### Recorded data
BEGIN

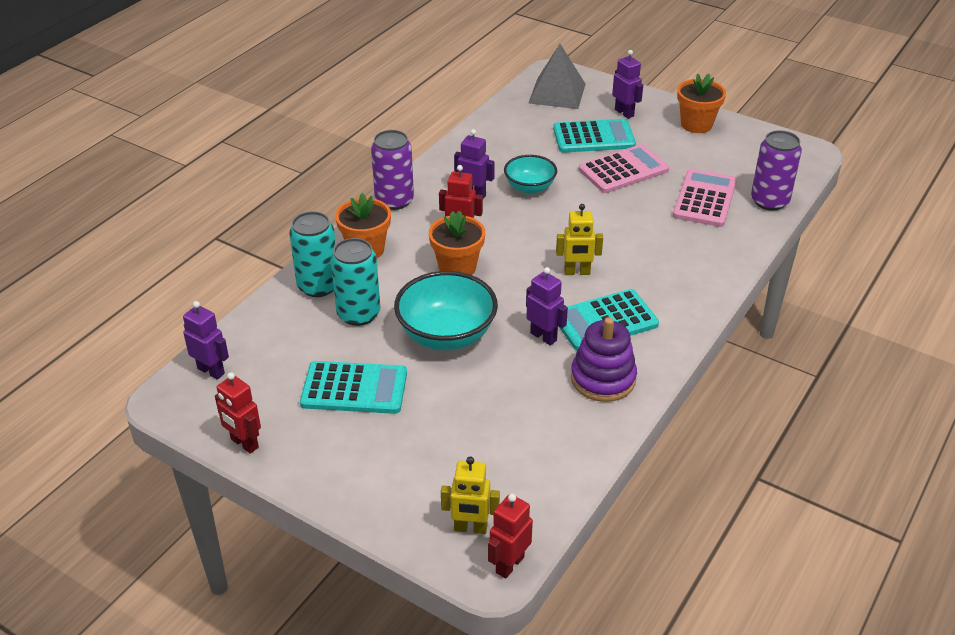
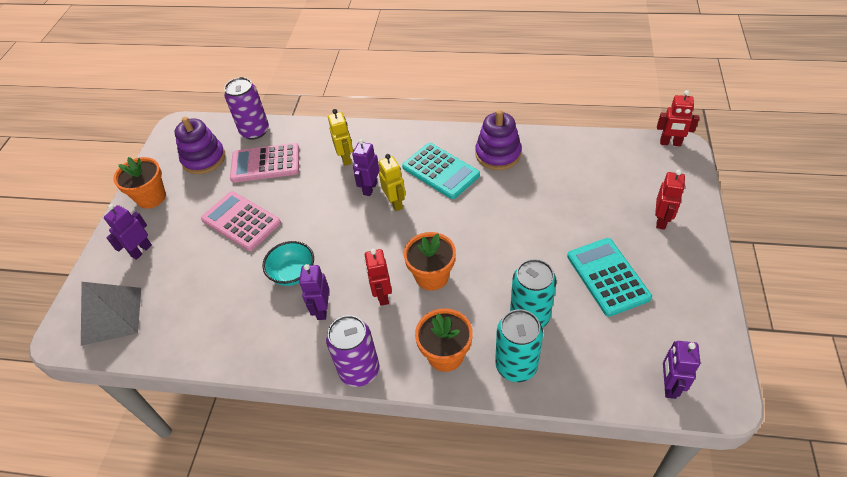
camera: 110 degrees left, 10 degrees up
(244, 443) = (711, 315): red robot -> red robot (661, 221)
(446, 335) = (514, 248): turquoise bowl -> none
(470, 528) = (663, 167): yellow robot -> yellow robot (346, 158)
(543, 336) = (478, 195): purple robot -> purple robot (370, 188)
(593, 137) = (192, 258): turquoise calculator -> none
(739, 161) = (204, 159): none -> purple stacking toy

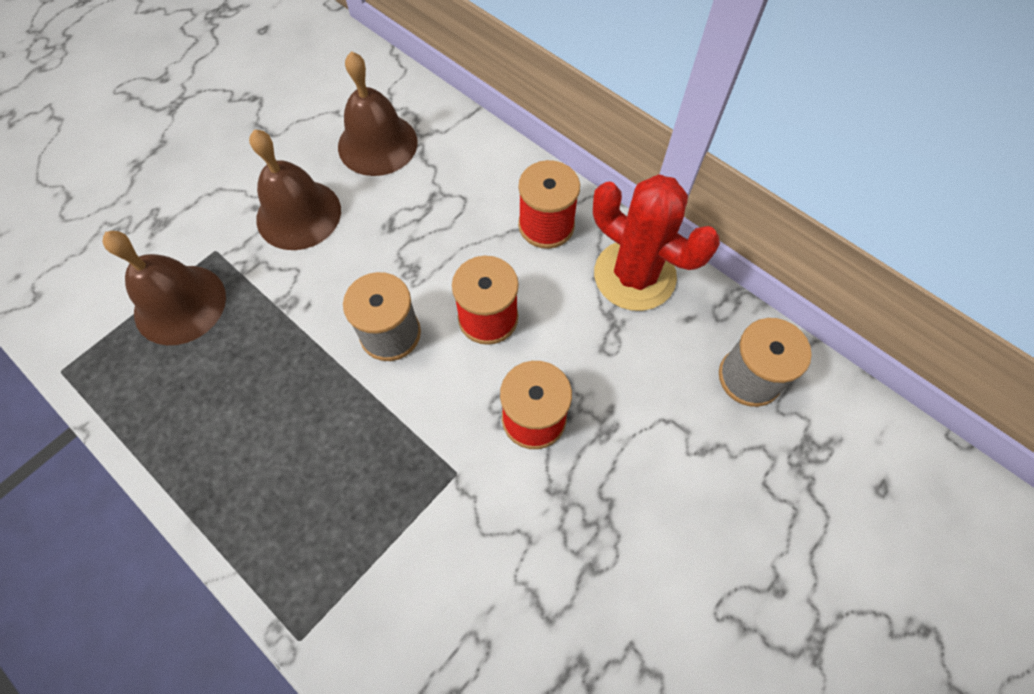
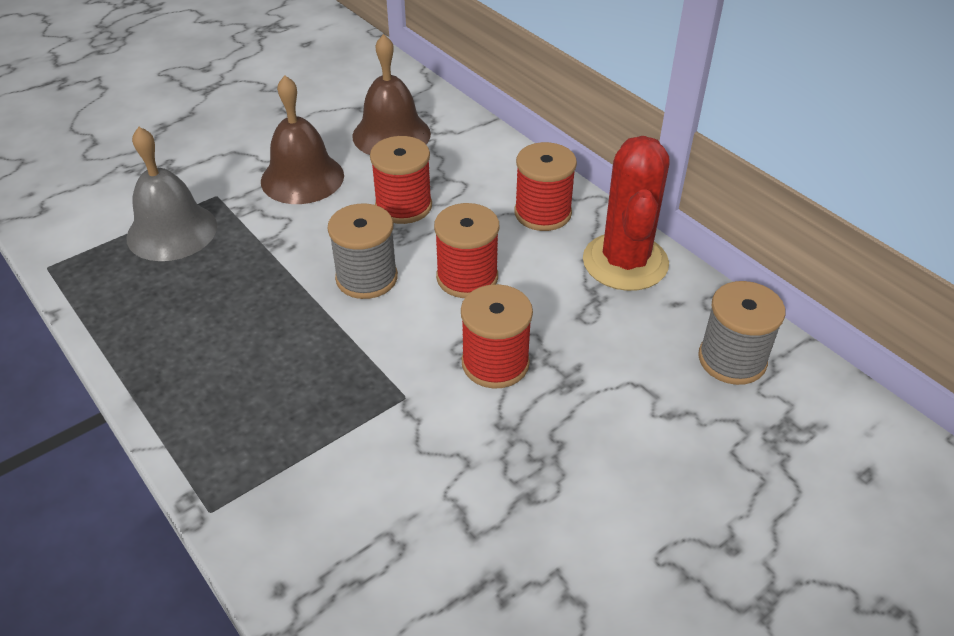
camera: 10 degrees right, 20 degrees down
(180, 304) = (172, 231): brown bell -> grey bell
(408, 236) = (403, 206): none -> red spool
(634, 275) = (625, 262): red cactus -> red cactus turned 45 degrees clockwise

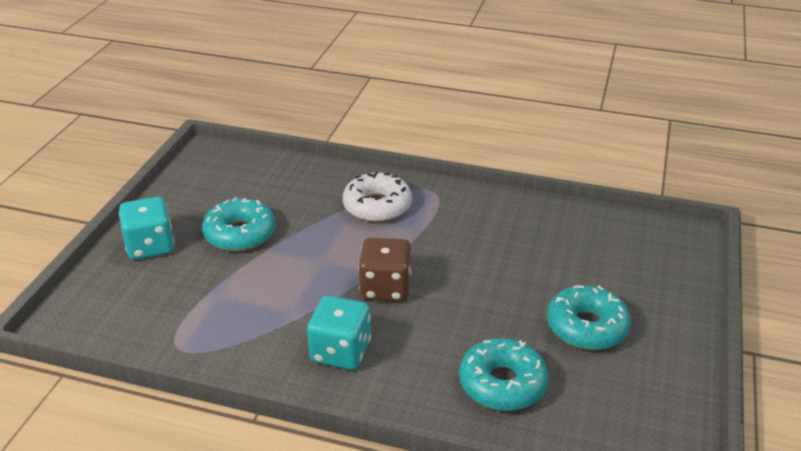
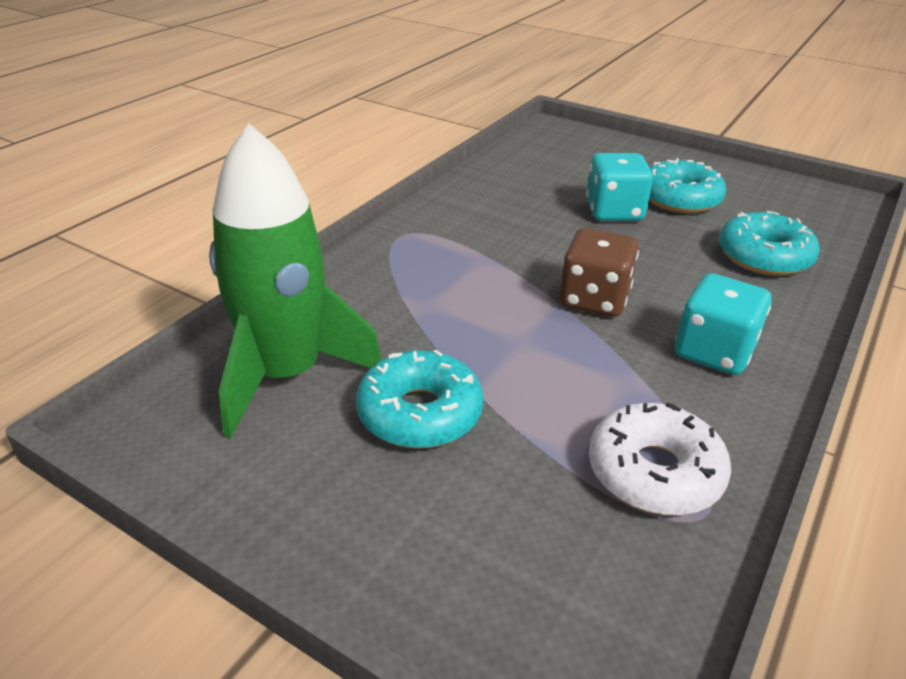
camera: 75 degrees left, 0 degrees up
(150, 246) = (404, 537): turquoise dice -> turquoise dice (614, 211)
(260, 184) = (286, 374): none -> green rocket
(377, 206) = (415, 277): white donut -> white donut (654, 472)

END

### Work instructions
The answer must be an exact copy of the lines above, from the start of the records through the line with "(739, 161) = (204, 159): none", and of nothing else; no pictures belong in it.

### Reply
camera: 110 degrees left, 10 degrees up
(244, 443) = (711, 315): red robot -> red robot (661, 221)
(446, 335) = (514, 248): turquoise bowl -> none
(470, 528) = (663, 167): yellow robot -> yellow robot (346, 158)
(543, 336) = (478, 195): purple robot -> purple robot (370, 188)
(593, 137) = (192, 258): turquoise calculator -> none
(739, 161) = (204, 159): none -> purple stacking toy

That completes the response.